» WORK ITEM:
Word for word, return each entry that follows, with every image removed.

BEGIN

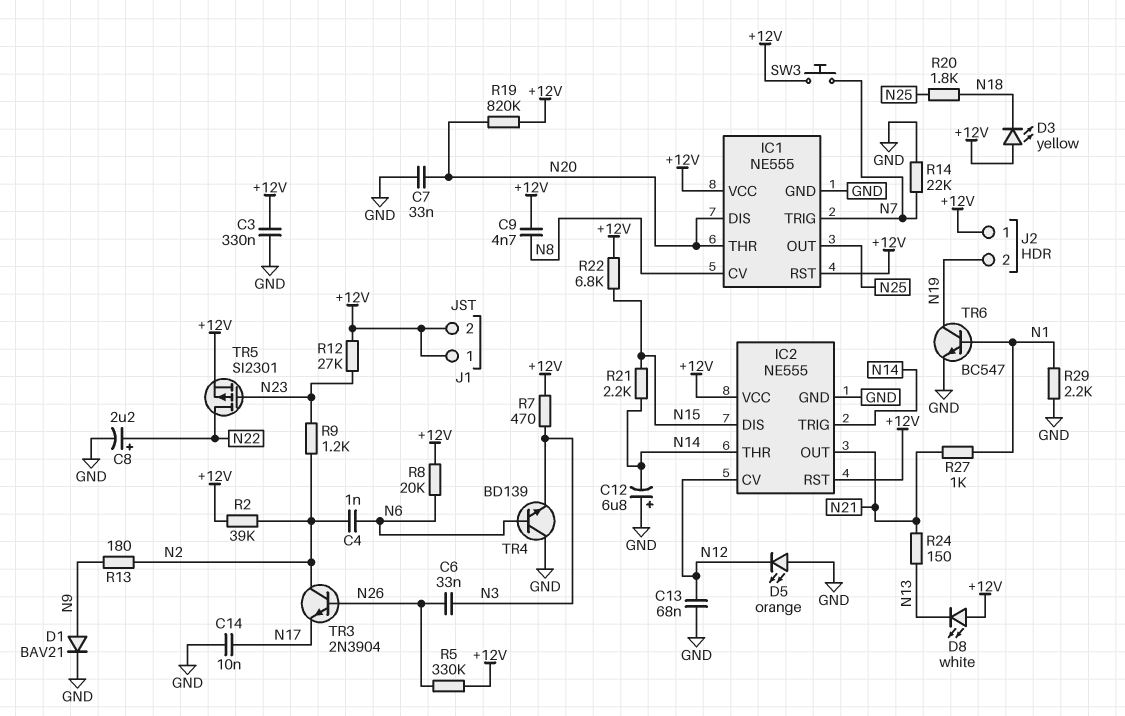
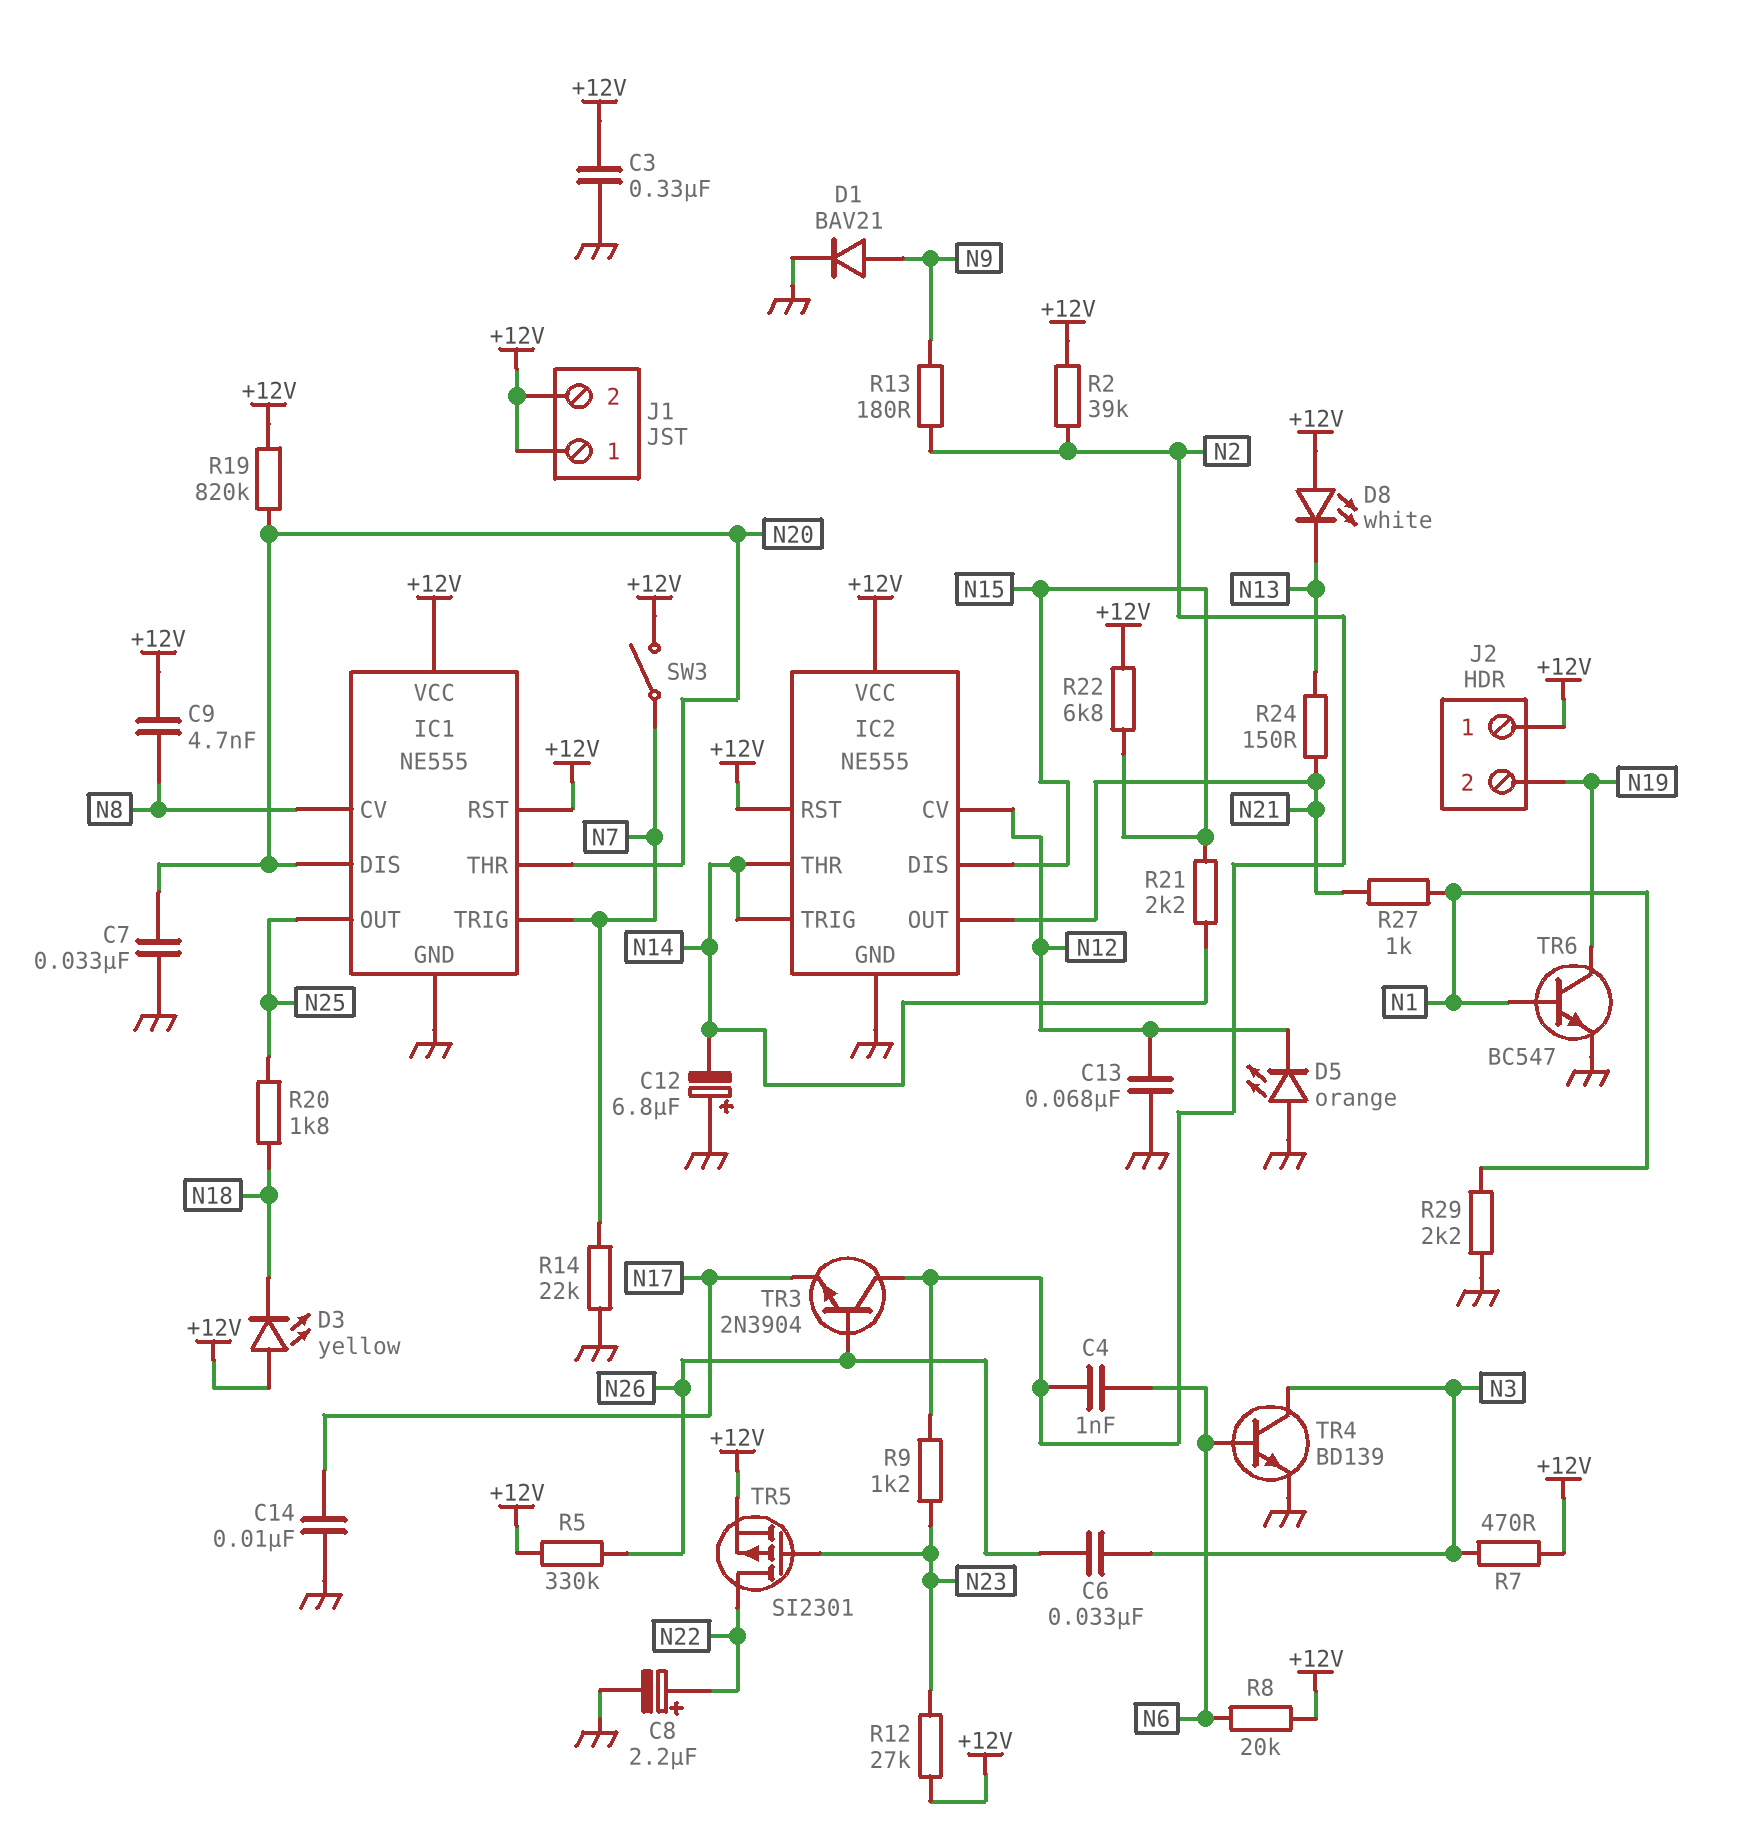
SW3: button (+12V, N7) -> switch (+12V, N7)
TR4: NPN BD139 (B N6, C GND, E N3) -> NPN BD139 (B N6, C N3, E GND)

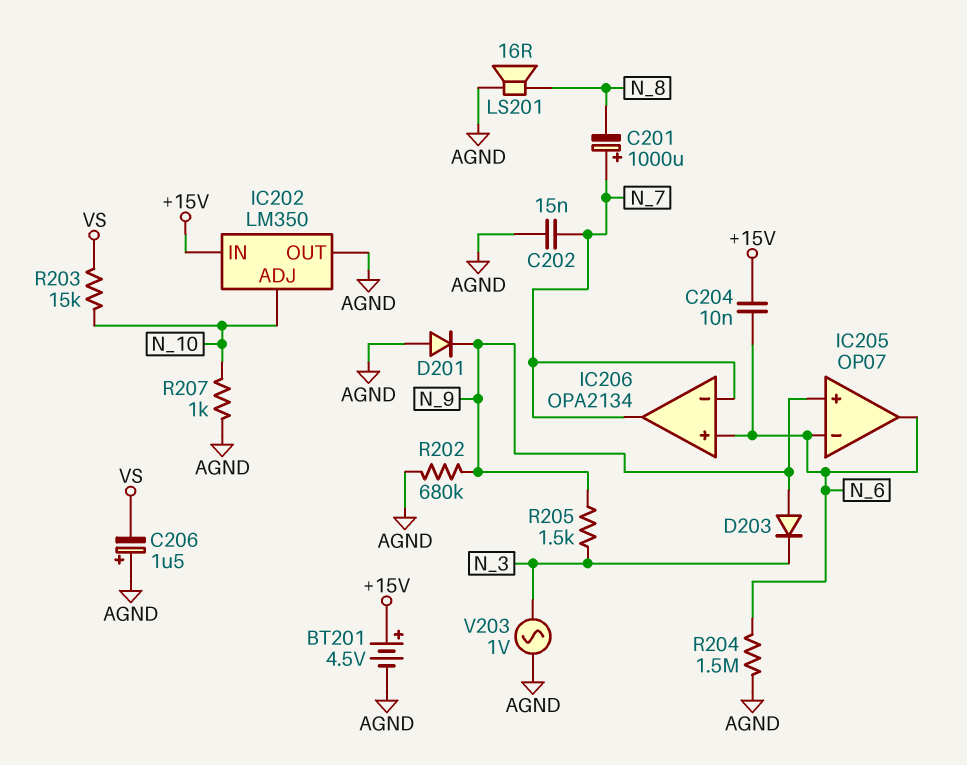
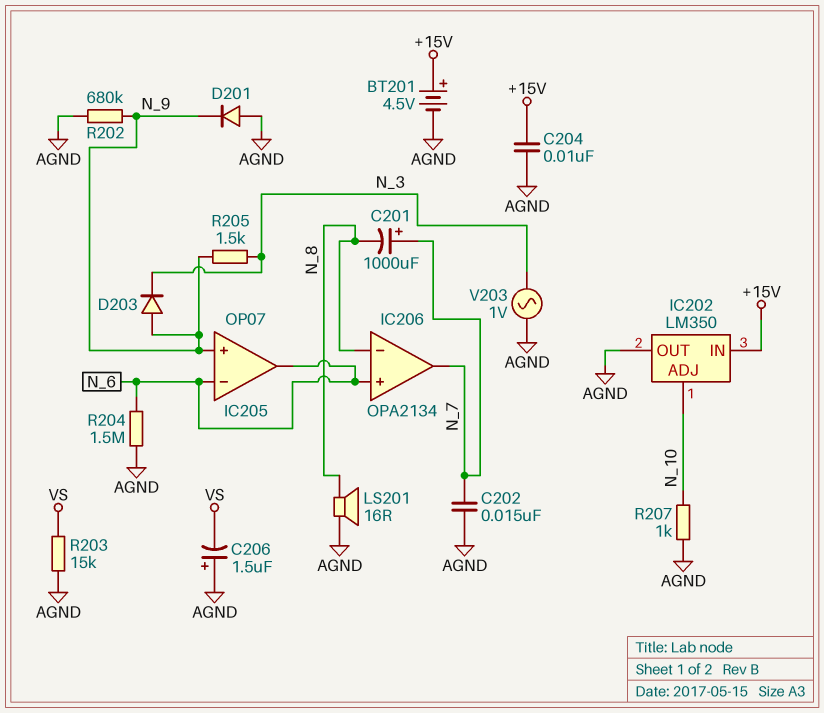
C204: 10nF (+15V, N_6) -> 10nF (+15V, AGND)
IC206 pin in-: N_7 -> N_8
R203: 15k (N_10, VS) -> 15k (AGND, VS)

END

» EXERCISE ANSWER:
SW3: button (+12V, N7) -> switch (+12V, N7)
TR4: NPN BD139 (B N6, C GND, E N3) -> NPN BD139 (B N6, C N3, E GND)

C204: 10nF (+15V, N_6) -> 10nF (+15V, AGND)
IC206 pin in-: N_7 -> N_8
R203: 15k (N_10, VS) -> 15k (AGND, VS)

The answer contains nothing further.